> WHAT THE TASK ASKS:
Below are the records; return exactly the lines from the one with "red teapot (no. 2 from left)" through the final line, both included, minus any pictures.

> PROVIDED ENTRIES:
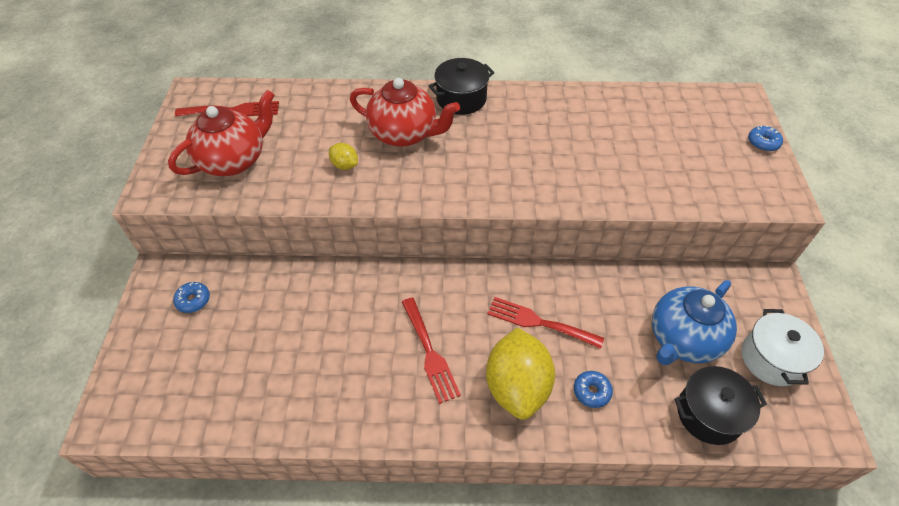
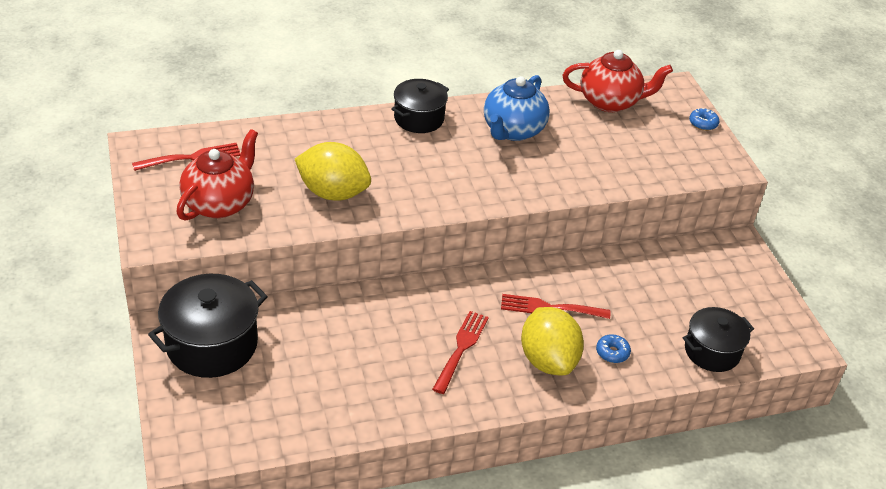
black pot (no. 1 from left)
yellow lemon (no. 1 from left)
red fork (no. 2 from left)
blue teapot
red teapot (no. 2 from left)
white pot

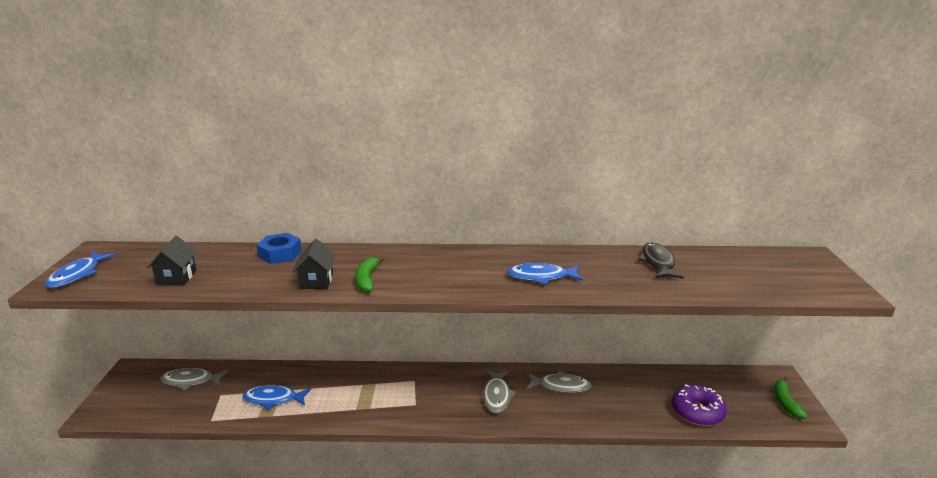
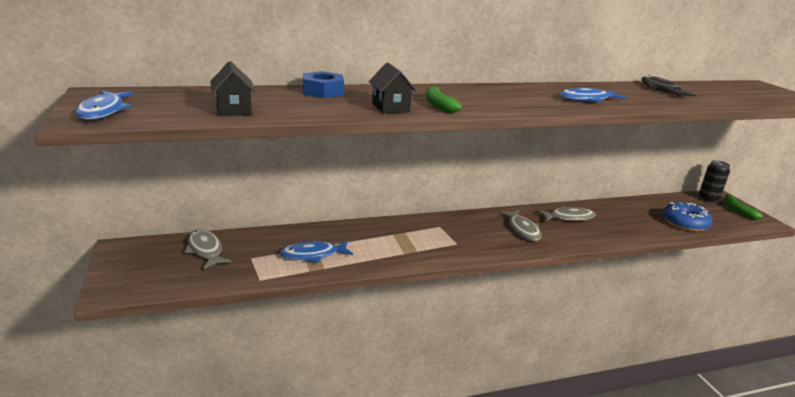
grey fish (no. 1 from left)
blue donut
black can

> SOLUTION BELOW:
red teapot (no. 2 from left)
white pot

grey fish (no. 1 from left)
blue donut
black can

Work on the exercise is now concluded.